== Segment start ==

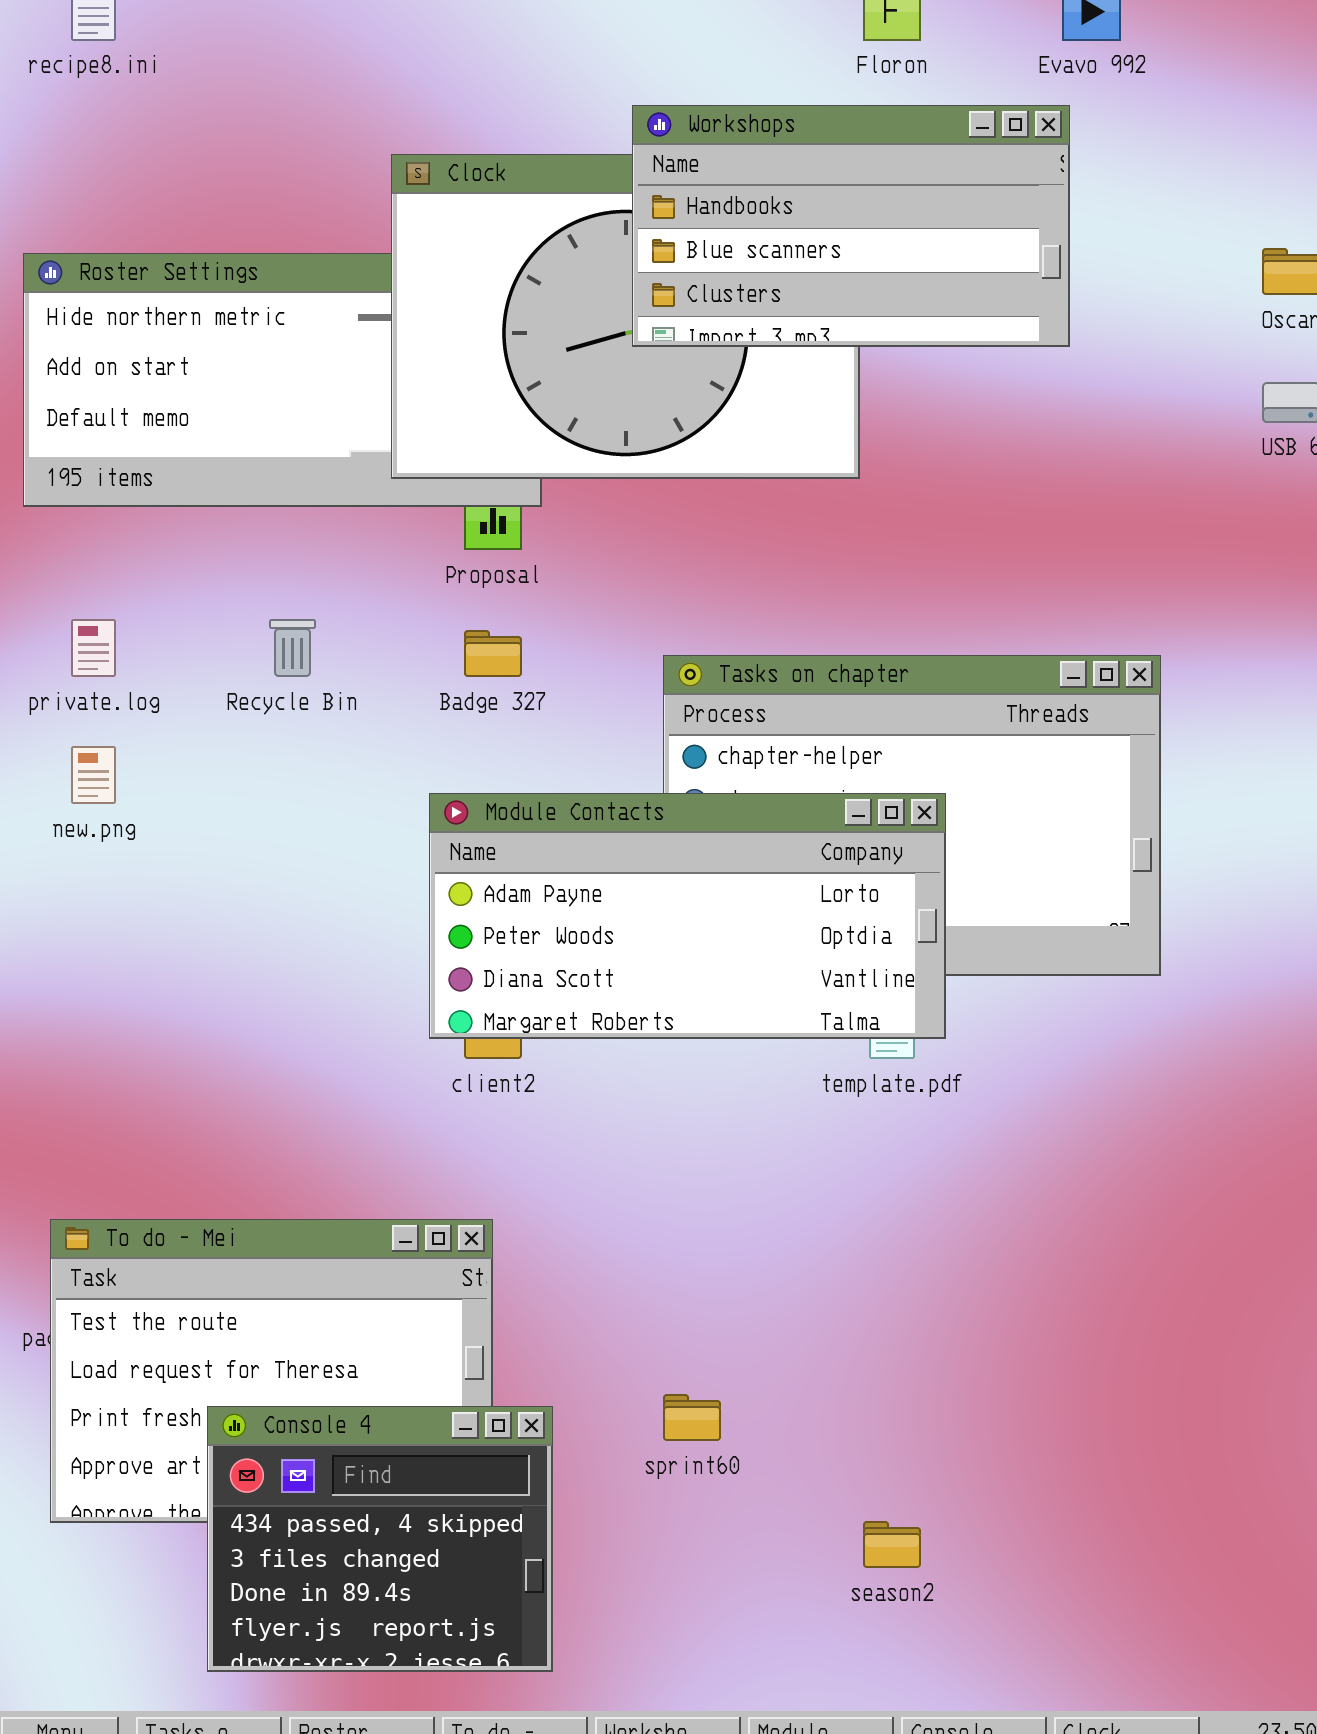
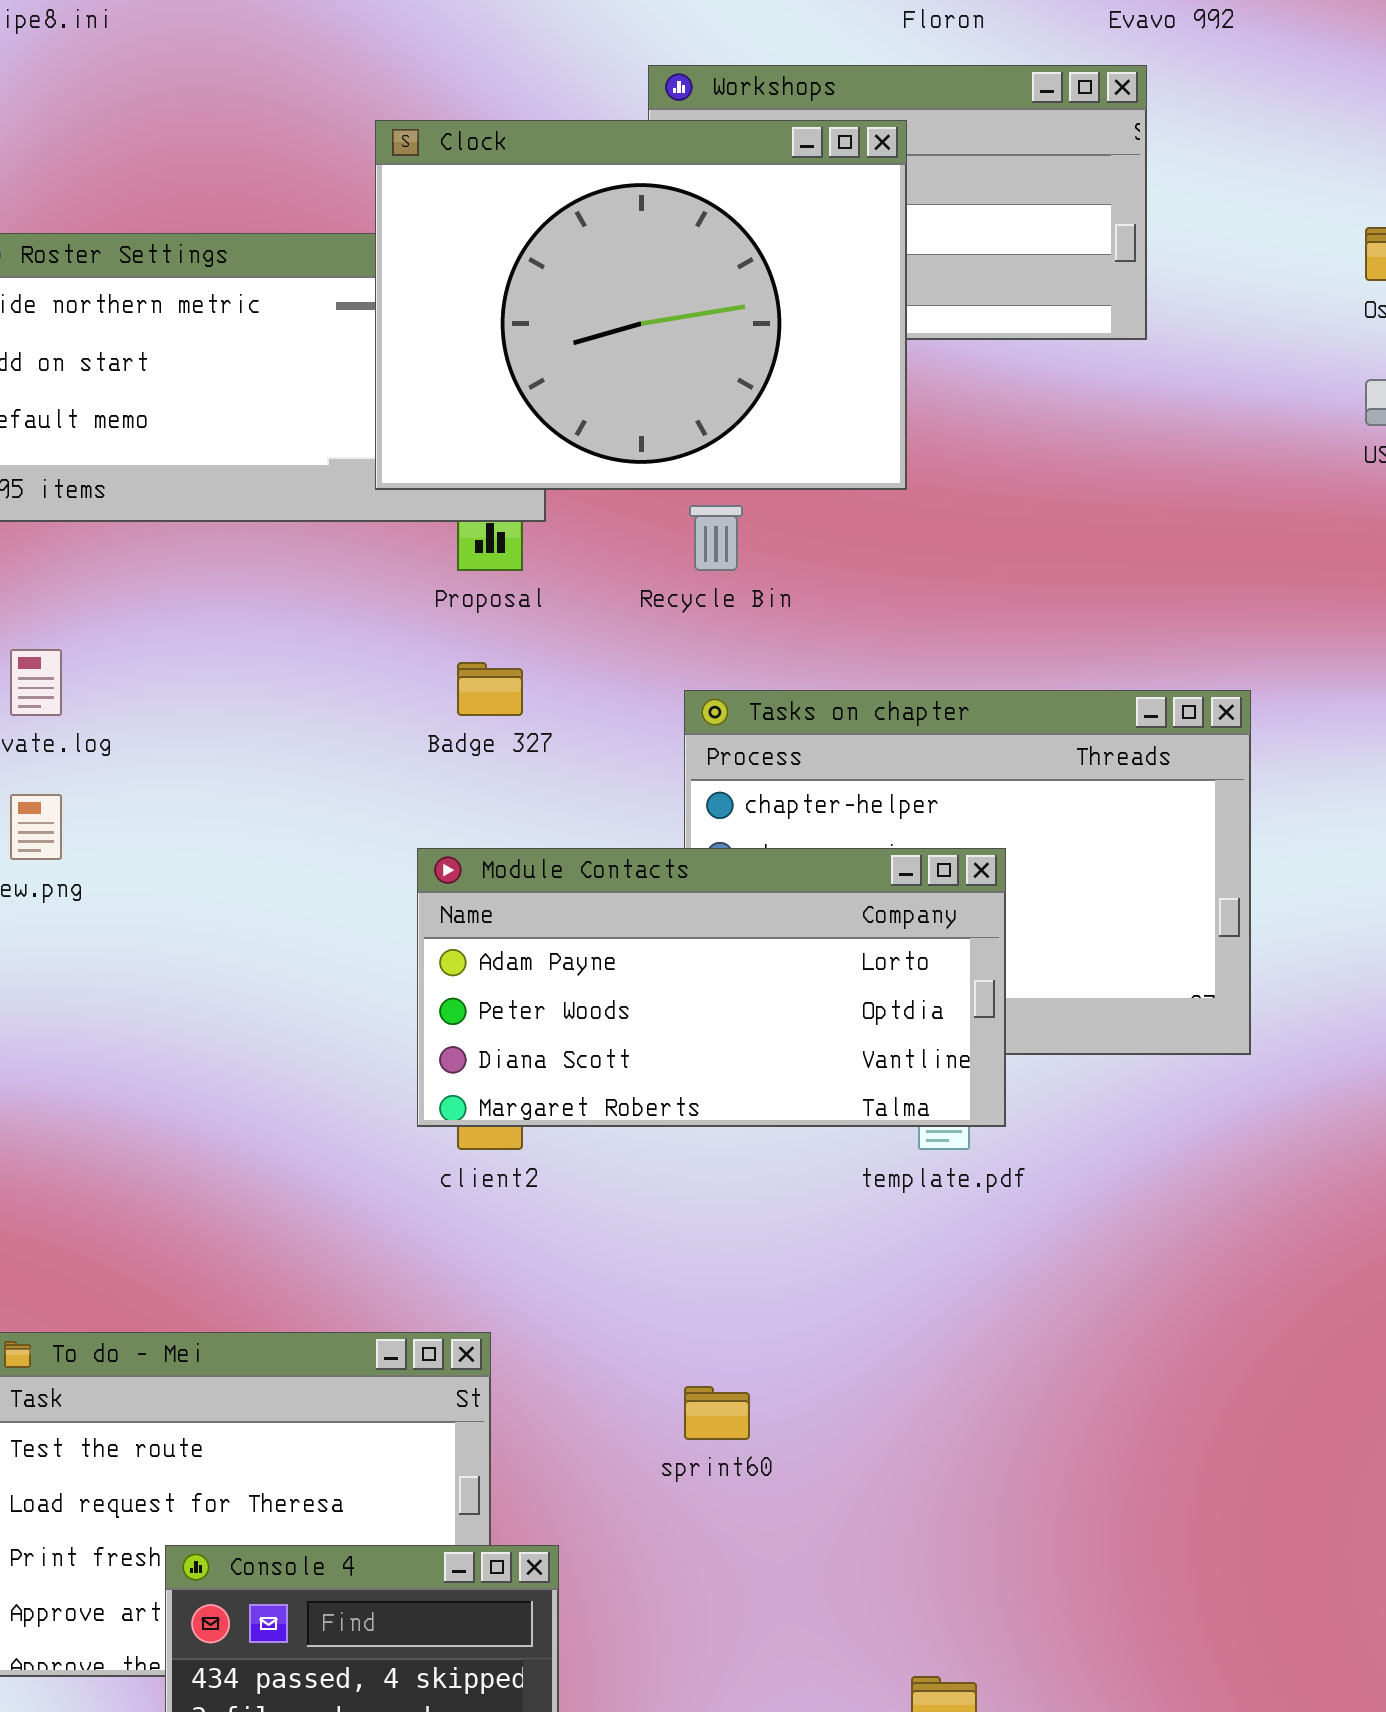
Clock: [391,154,860,479] -> [375,120,907,490], raised
Recycle Bin: [269,619,316,677] -> [689,505,743,571], moved
sprint60: [663,1394,721,1441] -> [684,1386,750,1440], moved

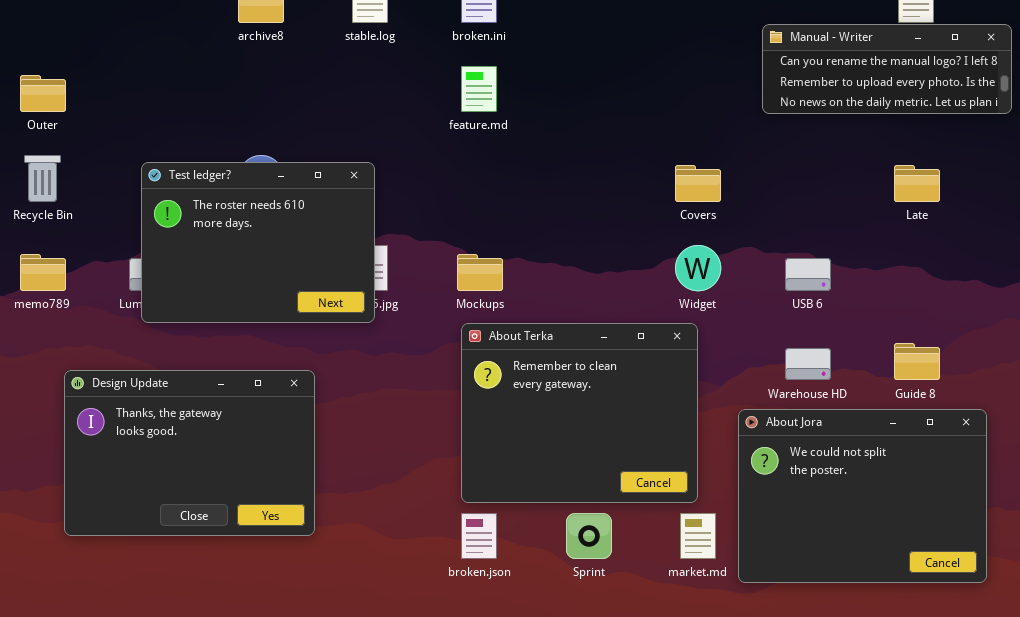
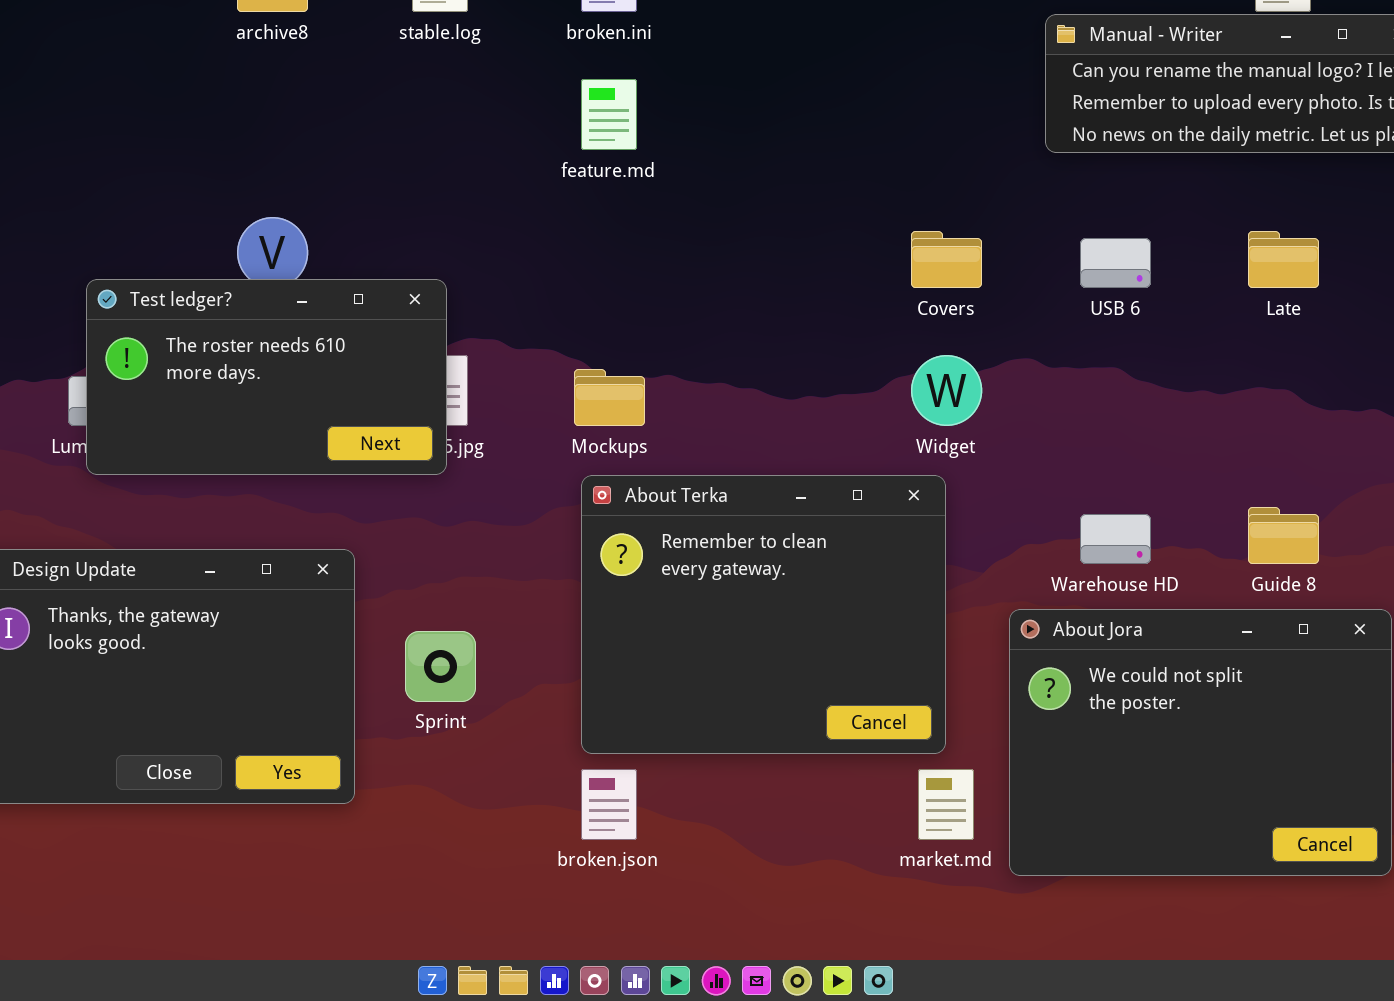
Test ledger?: [141,162,375,323] -> [86,279,447,475], resized
USB 6: [785,258,831,291] -> [1080,238,1151,288], moved
Sprint: [566,513,612,559] -> [405,631,476,702], moved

== Segment end ==

WHAT THIS TASK INVOLVES:
Every word of the material above should be copied exactly; no pictures.

YOUR SOLUTION:
Clock: [391,154,860,479] -> [375,120,907,490], raised
Recycle Bin: [269,619,316,677] -> [689,505,743,571], moved
sprint60: [663,1394,721,1441] -> [684,1386,750,1440], moved

Test ledger?: [141,162,375,323] -> [86,279,447,475], resized
USB 6: [785,258,831,291] -> [1080,238,1151,288], moved
Sprint: [566,513,612,559] -> [405,631,476,702], moved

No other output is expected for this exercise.